## WORK TASK
In the listing below, find the line containing "orange cheese: 2 -> 1" and the line containing "yellow cheese: 3 -> 2". Repeat exactly those two lines and every line between them, nothing more.

....

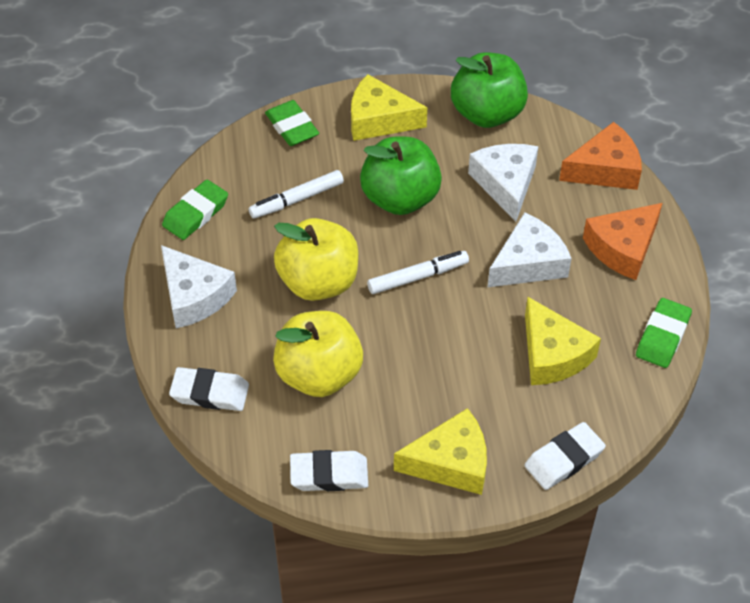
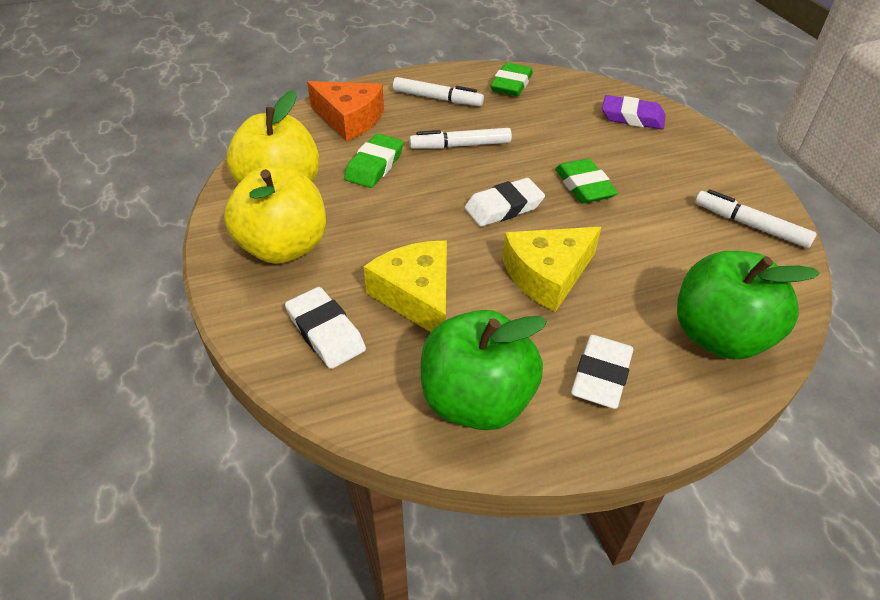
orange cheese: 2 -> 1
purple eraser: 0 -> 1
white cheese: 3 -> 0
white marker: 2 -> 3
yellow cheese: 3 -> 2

....

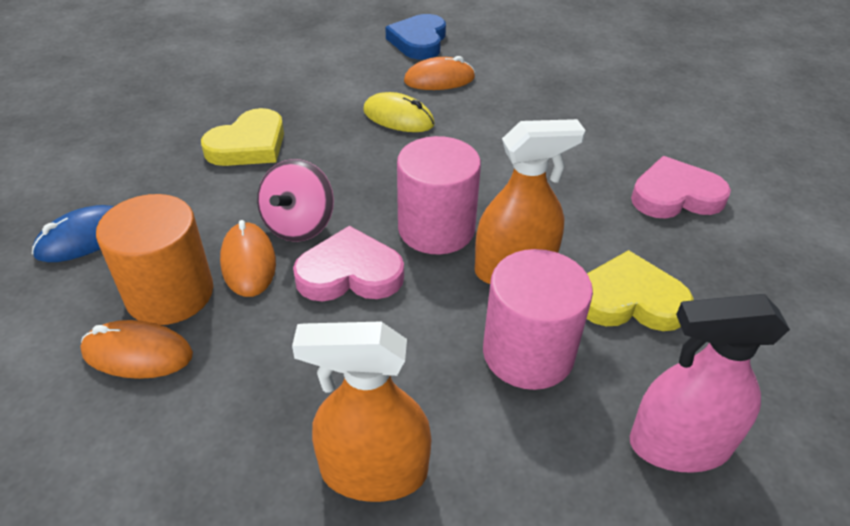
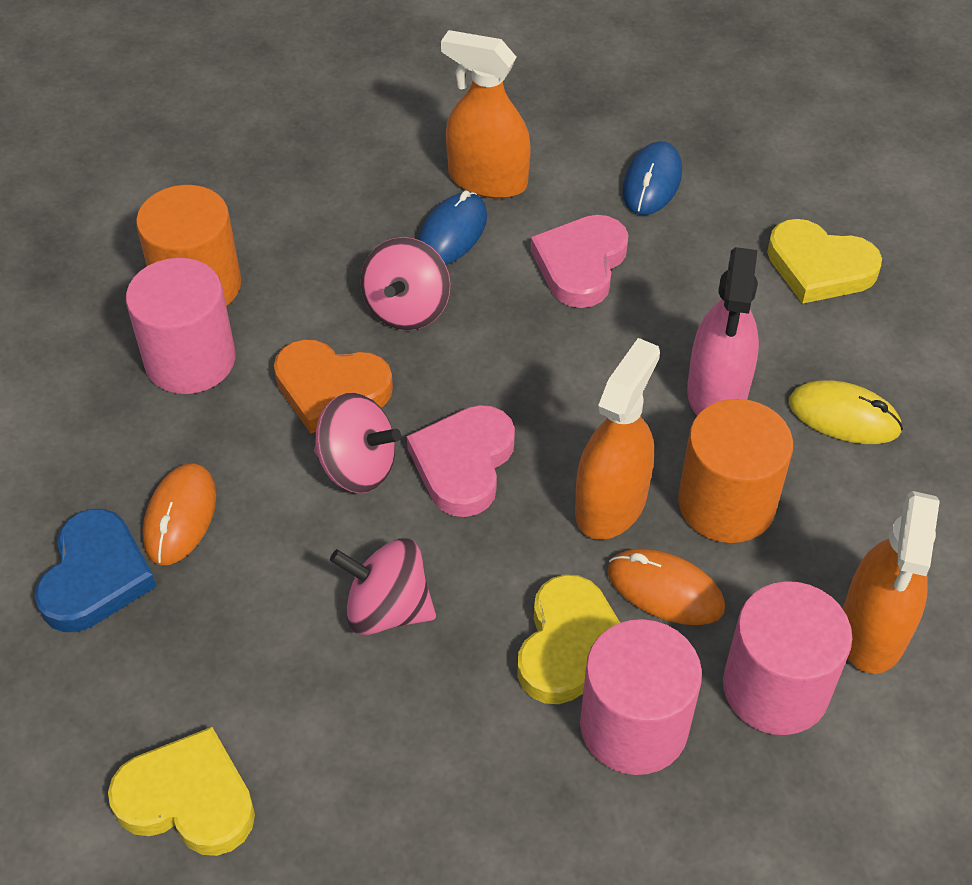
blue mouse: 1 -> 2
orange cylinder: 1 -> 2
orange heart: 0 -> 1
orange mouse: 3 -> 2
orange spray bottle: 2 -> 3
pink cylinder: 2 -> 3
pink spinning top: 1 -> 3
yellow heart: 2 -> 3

....

## ANSWER BOX
orange cheese: 2 -> 1
purple eraser: 0 -> 1
white cheese: 3 -> 0
white marker: 2 -> 3
yellow cheese: 3 -> 2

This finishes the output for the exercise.